Action item: As soon as the line containing "turquoise rocket: 1 -> 3" appears, copy it and every following line word for word until the records end.

Material provided:
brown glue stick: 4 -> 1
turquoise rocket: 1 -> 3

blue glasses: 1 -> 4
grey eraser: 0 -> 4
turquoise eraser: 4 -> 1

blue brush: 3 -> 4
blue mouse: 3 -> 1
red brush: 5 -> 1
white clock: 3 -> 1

Answer to the problem:
turquoise rocket: 1 -> 3

blue glasses: 1 -> 4
grey eraser: 0 -> 4
turquoise eraser: 4 -> 1

blue brush: 3 -> 4
blue mouse: 3 -> 1
red brush: 5 -> 1
white clock: 3 -> 1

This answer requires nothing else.